** DATA RECORDS follows **
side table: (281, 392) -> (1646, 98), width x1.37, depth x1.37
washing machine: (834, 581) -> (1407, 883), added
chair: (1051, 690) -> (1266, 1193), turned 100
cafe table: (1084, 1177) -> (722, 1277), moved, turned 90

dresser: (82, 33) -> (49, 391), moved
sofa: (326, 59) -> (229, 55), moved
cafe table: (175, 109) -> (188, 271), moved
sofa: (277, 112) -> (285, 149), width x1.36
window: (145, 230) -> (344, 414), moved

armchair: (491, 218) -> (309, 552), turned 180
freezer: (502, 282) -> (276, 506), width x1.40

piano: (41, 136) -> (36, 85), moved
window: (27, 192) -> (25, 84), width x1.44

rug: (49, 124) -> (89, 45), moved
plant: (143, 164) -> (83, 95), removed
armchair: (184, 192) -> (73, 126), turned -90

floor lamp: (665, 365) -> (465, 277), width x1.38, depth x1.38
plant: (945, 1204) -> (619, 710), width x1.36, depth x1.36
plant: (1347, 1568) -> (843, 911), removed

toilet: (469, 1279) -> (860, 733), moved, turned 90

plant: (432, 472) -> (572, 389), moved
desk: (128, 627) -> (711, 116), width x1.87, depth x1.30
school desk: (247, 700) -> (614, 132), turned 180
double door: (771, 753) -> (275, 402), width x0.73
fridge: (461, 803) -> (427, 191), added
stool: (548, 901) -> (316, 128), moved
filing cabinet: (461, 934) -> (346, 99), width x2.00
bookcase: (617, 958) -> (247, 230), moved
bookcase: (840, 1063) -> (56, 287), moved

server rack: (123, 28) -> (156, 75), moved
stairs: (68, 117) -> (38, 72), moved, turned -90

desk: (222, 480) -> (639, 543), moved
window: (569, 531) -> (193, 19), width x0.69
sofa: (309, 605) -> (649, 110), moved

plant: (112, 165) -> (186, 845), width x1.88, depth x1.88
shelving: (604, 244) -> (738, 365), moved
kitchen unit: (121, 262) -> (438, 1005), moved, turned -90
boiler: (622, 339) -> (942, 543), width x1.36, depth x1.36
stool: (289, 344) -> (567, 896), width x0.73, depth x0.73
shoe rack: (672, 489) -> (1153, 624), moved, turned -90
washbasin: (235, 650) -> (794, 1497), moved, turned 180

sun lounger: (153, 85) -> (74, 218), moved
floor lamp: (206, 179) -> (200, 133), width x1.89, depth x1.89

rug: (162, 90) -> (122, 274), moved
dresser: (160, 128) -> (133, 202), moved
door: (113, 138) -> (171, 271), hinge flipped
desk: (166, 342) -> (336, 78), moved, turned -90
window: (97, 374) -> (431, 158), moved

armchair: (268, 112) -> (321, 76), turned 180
** End of DATA RECORDS **
» **WHAT IS EXPECTED**
Set down all of the data above, word for word.

» **OUTPUT FOR THIS TASK**
side table: (281, 392) -> (1646, 98), width x1.37, depth x1.37
washing machine: (834, 581) -> (1407, 883), added
chair: (1051, 690) -> (1266, 1193), turned 100
cafe table: (1084, 1177) -> (722, 1277), moved, turned 90

dresser: (82, 33) -> (49, 391), moved
sofa: (326, 59) -> (229, 55), moved
cafe table: (175, 109) -> (188, 271), moved
sofa: (277, 112) -> (285, 149), width x1.36
window: (145, 230) -> (344, 414), moved

armchair: (491, 218) -> (309, 552), turned 180
freezer: (502, 282) -> (276, 506), width x1.40

piano: (41, 136) -> (36, 85), moved
window: (27, 192) -> (25, 84), width x1.44

rug: (49, 124) -> (89, 45), moved
plant: (143, 164) -> (83, 95), removed
armchair: (184, 192) -> (73, 126), turned -90

floor lamp: (665, 365) -> (465, 277), width x1.38, depth x1.38
plant: (945, 1204) -> (619, 710), width x1.36, depth x1.36
plant: (1347, 1568) -> (843, 911), removed

toilet: (469, 1279) -> (860, 733), moved, turned 90

plant: (432, 472) -> (572, 389), moved
desk: (128, 627) -> (711, 116), width x1.87, depth x1.30
school desk: (247, 700) -> (614, 132), turned 180
double door: (771, 753) -> (275, 402), width x0.73
fridge: (461, 803) -> (427, 191), added
stool: (548, 901) -> (316, 128), moved
filing cabinet: (461, 934) -> (346, 99), width x2.00
bookcase: (617, 958) -> (247, 230), moved
bookcase: (840, 1063) -> (56, 287), moved

server rack: (123, 28) -> (156, 75), moved
stairs: (68, 117) -> (38, 72), moved, turned -90

desk: (222, 480) -> (639, 543), moved
window: (569, 531) -> (193, 19), width x0.69
sofa: (309, 605) -> (649, 110), moved

plant: (112, 165) -> (186, 845), width x1.88, depth x1.88
shelving: (604, 244) -> (738, 365), moved
kitchen unit: (121, 262) -> (438, 1005), moved, turned -90
boiler: (622, 339) -> (942, 543), width x1.36, depth x1.36
stool: (289, 344) -> (567, 896), width x0.73, depth x0.73
shoe rack: (672, 489) -> (1153, 624), moved, turned -90
washbasin: (235, 650) -> (794, 1497), moved, turned 180

sun lounger: (153, 85) -> (74, 218), moved
floor lamp: (206, 179) -> (200, 133), width x1.89, depth x1.89

rug: (162, 90) -> (122, 274), moved
dresser: (160, 128) -> (133, 202), moved
door: (113, 138) -> (171, 271), hinge flipped
desk: (166, 342) -> (336, 78), moved, turned -90
window: (97, 374) -> (431, 158), moved

armchair: (268, 112) -> (321, 76), turned 180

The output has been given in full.